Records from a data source
::::

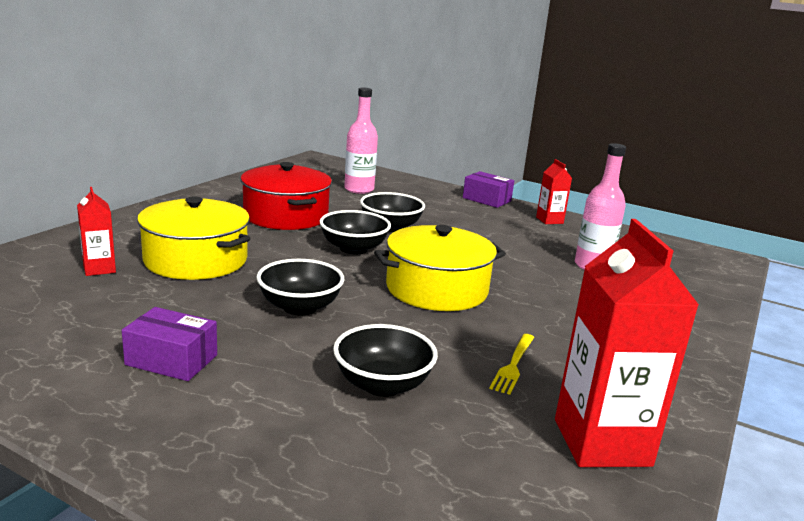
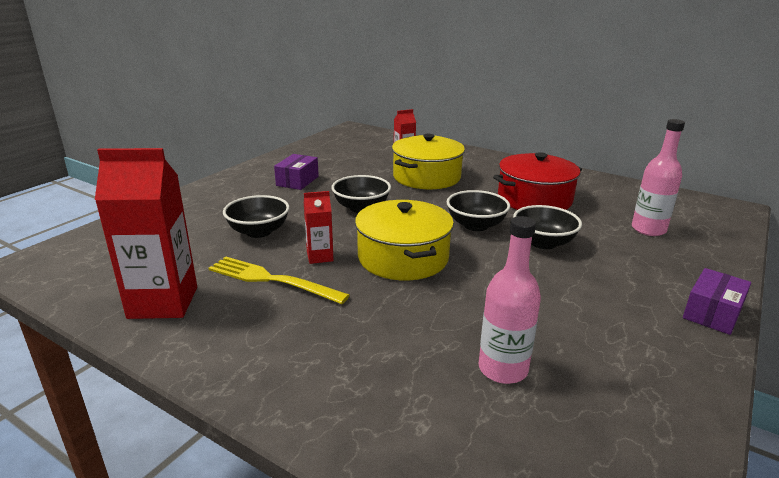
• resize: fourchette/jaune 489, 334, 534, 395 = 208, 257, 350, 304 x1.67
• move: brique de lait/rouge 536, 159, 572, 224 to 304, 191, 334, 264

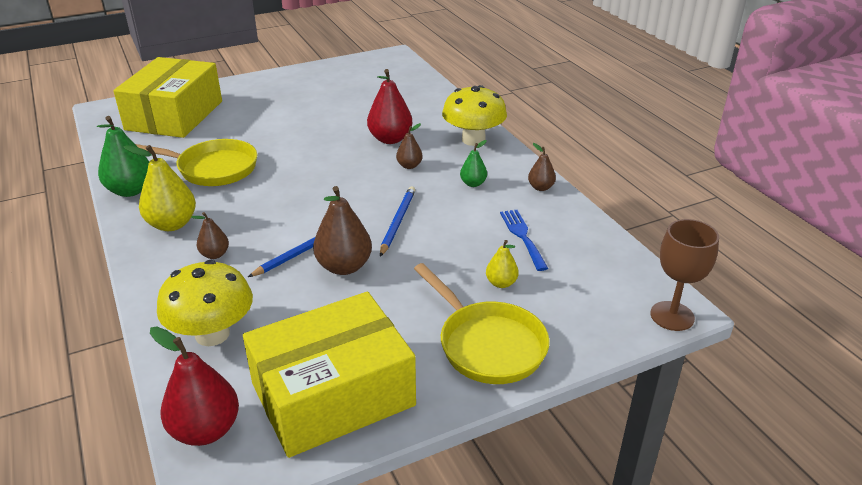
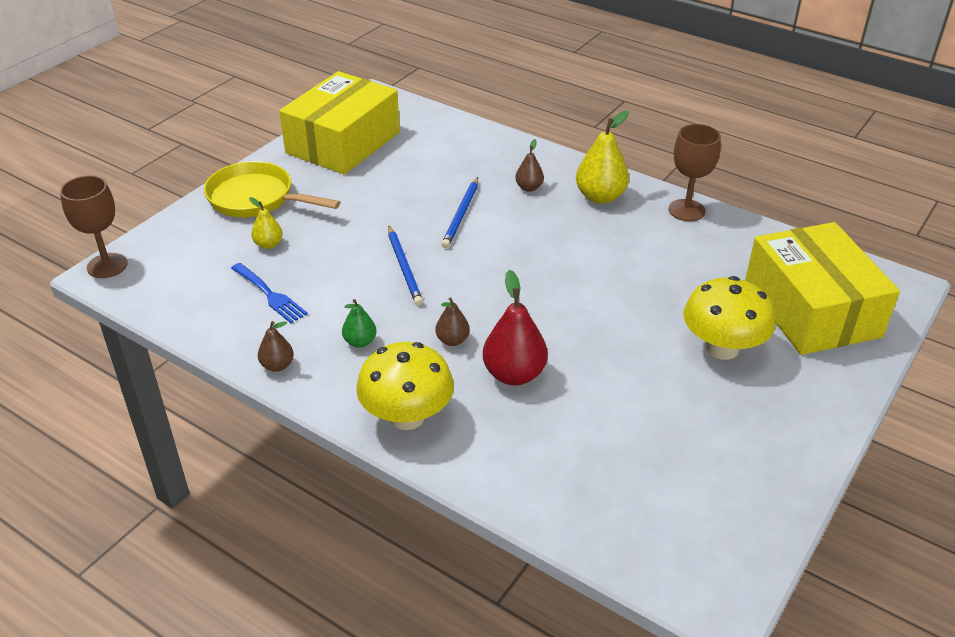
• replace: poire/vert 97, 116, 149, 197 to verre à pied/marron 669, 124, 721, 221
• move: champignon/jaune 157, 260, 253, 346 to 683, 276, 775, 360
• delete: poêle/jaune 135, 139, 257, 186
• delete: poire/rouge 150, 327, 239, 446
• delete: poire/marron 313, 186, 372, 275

::::

_REQUIREMENT_: Exactly the lines from the one containing "276, 775, 360" through the end of the records should be reproduced, and no others.

_SOLUTION TO THIS EXERCISE_:
• move: champignon/jaune 157, 260, 253, 346 to 683, 276, 775, 360
• delete: poêle/jaune 135, 139, 257, 186
• delete: poire/rouge 150, 327, 239, 446
• delete: poire/marron 313, 186, 372, 275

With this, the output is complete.